* **PROBLEM**: Could you repeat, word for word, every line from the one containing "(487, 144) = (501, 114): green" through the final line of the records below, and nothing else?

* **EXERCISE DATA**:
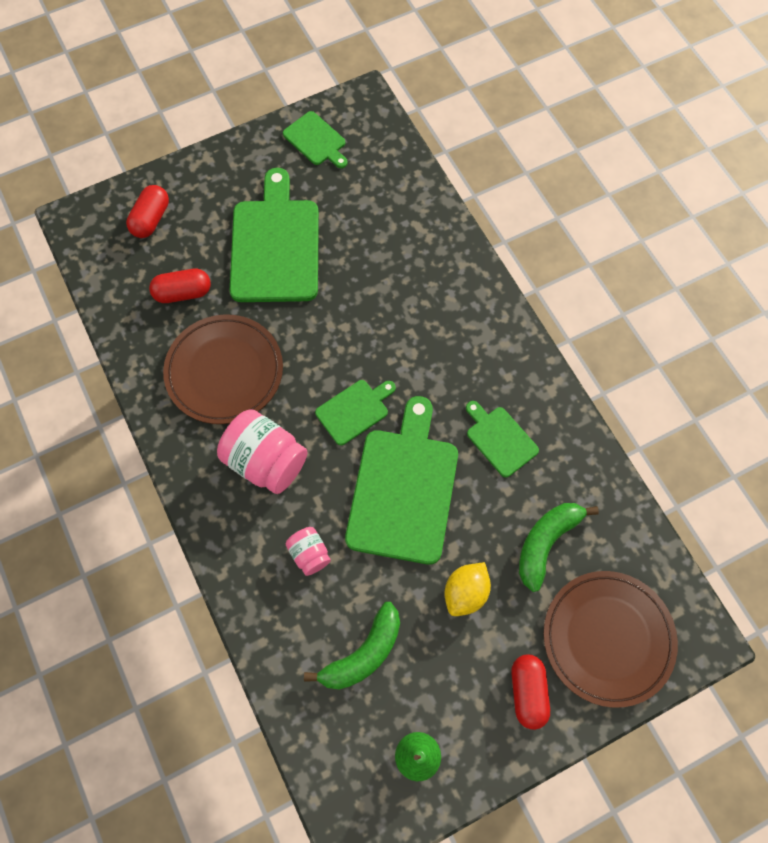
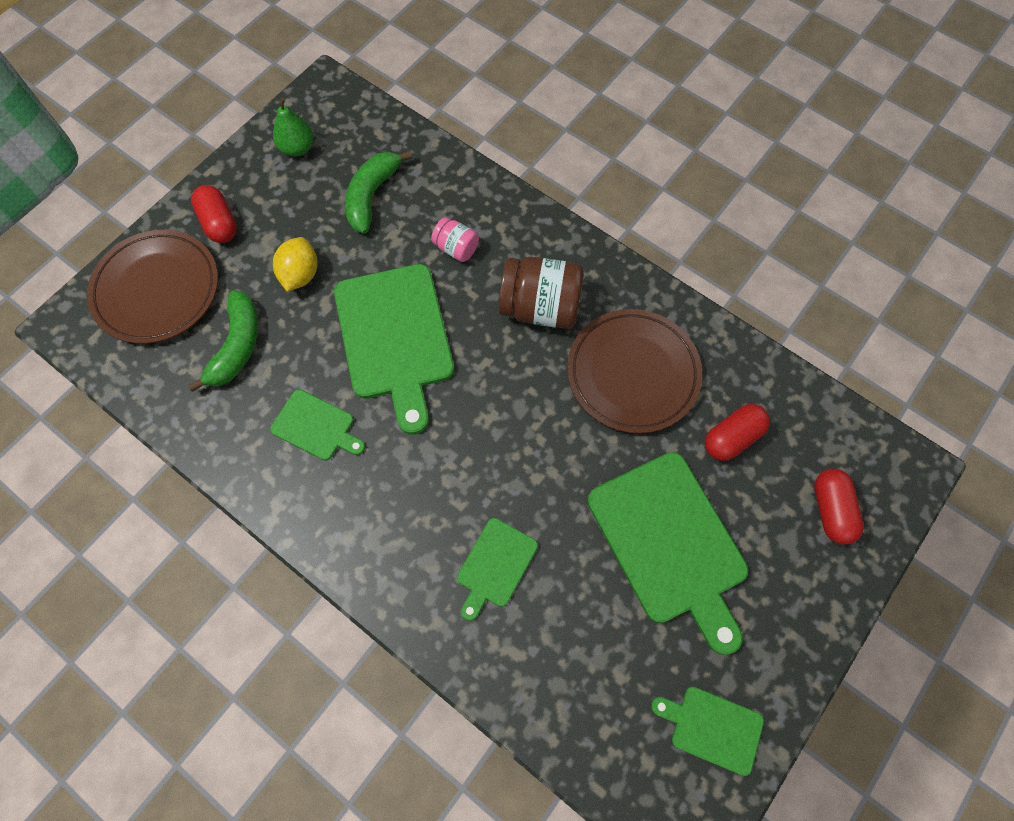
camera: 155 degrees right, 0 degrees up
(265, 461) = (540, 307): pink jar -> brown jar
(354, 410) = (479, 391): green cutting board -> green cutting board (495, 566)

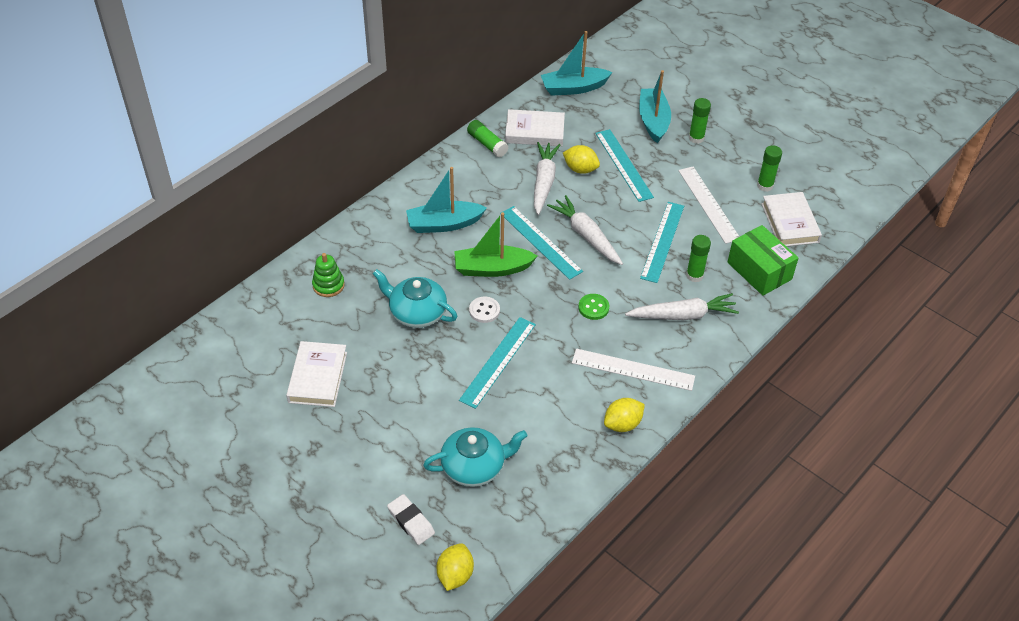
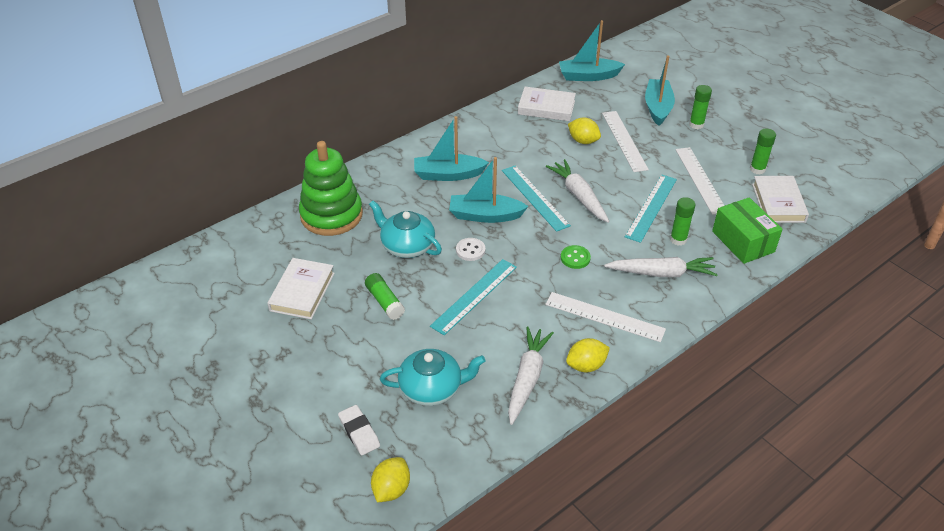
camera: 10 degrees right, 5 degrees down
(328, 285) = (331, 215): green stacking toy -> green stacking toy, size x2.11
(487, 144) = (501, 114): green glue stick -> green glue stick (385, 302)
(492, 268) = (485, 215): green boat -> turquoise boat
(544, 182) = (547, 148): white carrot -> white carrot (527, 378)
(623, 165) = (624, 141): turquoise ruler -> white ruler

* **THE COMPLETED TASK**:
(487, 144) = (501, 114): green glue stick -> green glue stick (385, 302)
(492, 268) = (485, 215): green boat -> turquoise boat
(544, 182) = (547, 148): white carrot -> white carrot (527, 378)
(623, 165) = (624, 141): turquoise ruler -> white ruler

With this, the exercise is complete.